──────── TASK DATA
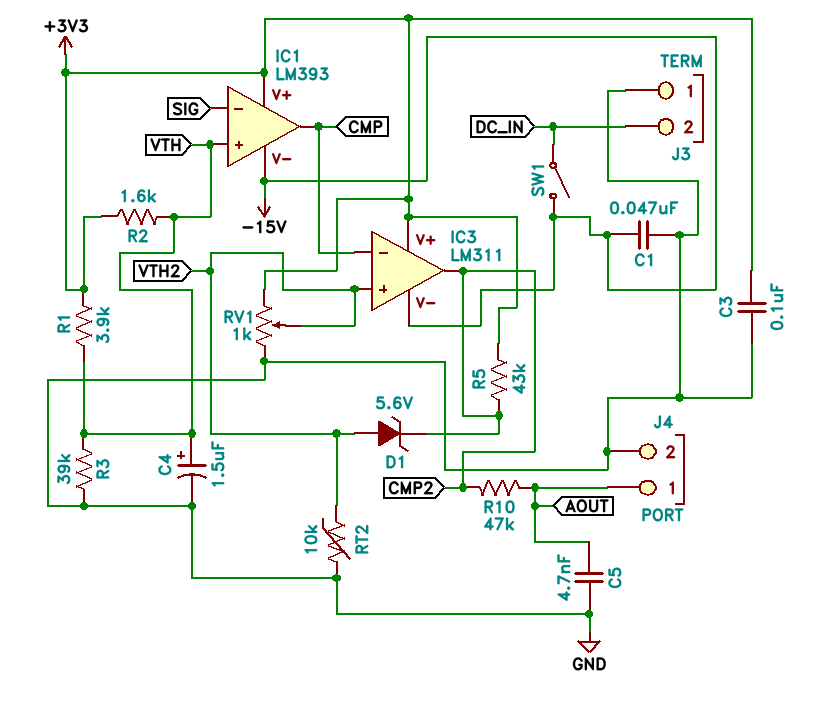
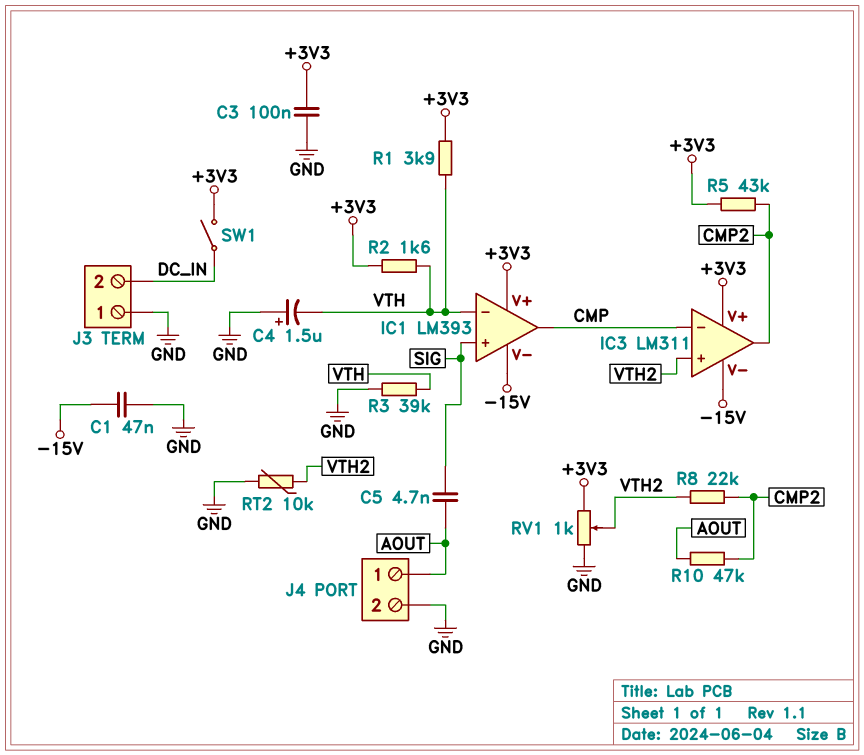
C4: 1.5uF (plus VTH, minus GND) -> 1.5uF (plus GND, minus VTH)
C5: 4.7nF (AOUT, GND) -> 4.7nF (AOUT, SIG)
D1: zener 5.6V (A VTH2, K CMP2) -> none
IC1 pin in+: VTH -> SIG
IC1 pin in-: SIG -> VTH
R8: none -> 22k (CMP2, VTH2)
SW1: switch (-15V, DC_IN) -> switch (+3V3, DC_IN)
────────────────
_AIM OF THE TASK:_ Please return only the lines from the one that contains "D1: zener 5.6V (A VTH2, K CMP2) -> none" through the final line of the entries, each exactly as written.

_RESULT OF THE EXERCISE:_
D1: zener 5.6V (A VTH2, K CMP2) -> none
IC1 pin in+: VTH -> SIG
IC1 pin in-: SIG -> VTH
R8: none -> 22k (CMP2, VTH2)
SW1: switch (-15V, DC_IN) -> switch (+3V3, DC_IN)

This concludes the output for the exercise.